** WHAT YOU NEED TO DO **
Please write each entry out again exactly as shown.
==== SUPPLIED INFORMATION
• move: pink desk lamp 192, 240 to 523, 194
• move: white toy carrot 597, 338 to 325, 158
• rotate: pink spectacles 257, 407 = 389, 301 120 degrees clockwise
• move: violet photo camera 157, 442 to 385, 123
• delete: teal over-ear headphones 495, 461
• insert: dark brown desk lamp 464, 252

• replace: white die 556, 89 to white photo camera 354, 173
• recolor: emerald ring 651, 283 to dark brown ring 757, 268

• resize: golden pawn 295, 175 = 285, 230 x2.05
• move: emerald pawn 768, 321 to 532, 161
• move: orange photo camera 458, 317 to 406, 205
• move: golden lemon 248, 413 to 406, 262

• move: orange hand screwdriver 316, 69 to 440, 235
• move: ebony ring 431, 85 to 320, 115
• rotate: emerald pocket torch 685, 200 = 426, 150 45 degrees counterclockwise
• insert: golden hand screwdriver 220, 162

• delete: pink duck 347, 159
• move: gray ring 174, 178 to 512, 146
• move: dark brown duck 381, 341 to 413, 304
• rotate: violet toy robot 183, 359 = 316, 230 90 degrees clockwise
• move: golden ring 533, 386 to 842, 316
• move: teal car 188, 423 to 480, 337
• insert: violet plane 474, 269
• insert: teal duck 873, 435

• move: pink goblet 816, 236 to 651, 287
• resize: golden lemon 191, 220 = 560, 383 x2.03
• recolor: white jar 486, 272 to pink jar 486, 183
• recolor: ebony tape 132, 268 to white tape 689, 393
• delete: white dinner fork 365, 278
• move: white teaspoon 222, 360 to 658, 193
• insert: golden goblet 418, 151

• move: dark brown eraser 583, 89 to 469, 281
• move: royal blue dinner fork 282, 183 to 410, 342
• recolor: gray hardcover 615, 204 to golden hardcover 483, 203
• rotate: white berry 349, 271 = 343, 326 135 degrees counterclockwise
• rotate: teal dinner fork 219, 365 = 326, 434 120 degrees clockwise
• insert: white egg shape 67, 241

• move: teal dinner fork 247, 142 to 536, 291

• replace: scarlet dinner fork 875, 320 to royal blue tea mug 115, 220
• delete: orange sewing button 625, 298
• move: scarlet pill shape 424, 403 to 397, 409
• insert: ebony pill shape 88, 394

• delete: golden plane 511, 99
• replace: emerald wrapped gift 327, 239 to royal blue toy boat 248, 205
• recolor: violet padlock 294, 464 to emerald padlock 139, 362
========
** ANSWER FOR THIS EXERCISE **
• move: pink desk lamp 192, 240 to 523, 194
• move: white toy carrot 597, 338 to 325, 158
• rotate: pink spectacles 257, 407 = 389, 301 120 degrees clockwise
• move: violet photo camera 157, 442 to 385, 123
• delete: teal over-ear headphones 495, 461
• insert: dark brown desk lamp 464, 252

• replace: white die 556, 89 to white photo camera 354, 173
• recolor: emerald ring 651, 283 to dark brown ring 757, 268

• resize: golden pawn 295, 175 = 285, 230 x2.05
• move: emerald pawn 768, 321 to 532, 161
• move: orange photo camera 458, 317 to 406, 205
• move: golden lemon 248, 413 to 406, 262

• move: orange hand screwdriver 316, 69 to 440, 235
• move: ebony ring 431, 85 to 320, 115
• rotate: emerald pocket torch 685, 200 = 426, 150 45 degrees counterclockwise
• insert: golden hand screwdriver 220, 162

• delete: pink duck 347, 159
• move: gray ring 174, 178 to 512, 146
• move: dark brown duck 381, 341 to 413, 304
• rotate: violet toy robot 183, 359 = 316, 230 90 degrees clockwise
• move: golden ring 533, 386 to 842, 316
• move: teal car 188, 423 to 480, 337
• insert: violet plane 474, 269
• insert: teal duck 873, 435

• move: pink goblet 816, 236 to 651, 287
• resize: golden lemon 191, 220 = 560, 383 x2.03
• recolor: white jar 486, 272 to pink jar 486, 183
• recolor: ebony tape 132, 268 to white tape 689, 393
• delete: white dinner fork 365, 278
• move: white teaspoon 222, 360 to 658, 193
• insert: golden goblet 418, 151

• move: dark brown eraser 583, 89 to 469, 281
• move: royal blue dinner fork 282, 183 to 410, 342
• recolor: gray hardcover 615, 204 to golden hardcover 483, 203
• rotate: white berry 349, 271 = 343, 326 135 degrees counterclockwise
• rotate: teal dinner fork 219, 365 = 326, 434 120 degrees clockwise
• insert: white egg shape 67, 241

• move: teal dinner fork 247, 142 to 536, 291

• replace: scarlet dinner fork 875, 320 to royal blue tea mug 115, 220
• delete: orange sewing button 625, 298
• move: scarlet pill shape 424, 403 to 397, 409
• insert: ebony pill shape 88, 394

• delete: golden plane 511, 99
• replace: emerald wrapped gift 327, 239 to royal blue toy boat 248, 205
• recolor: violet padlock 294, 464 to emerald padlock 139, 362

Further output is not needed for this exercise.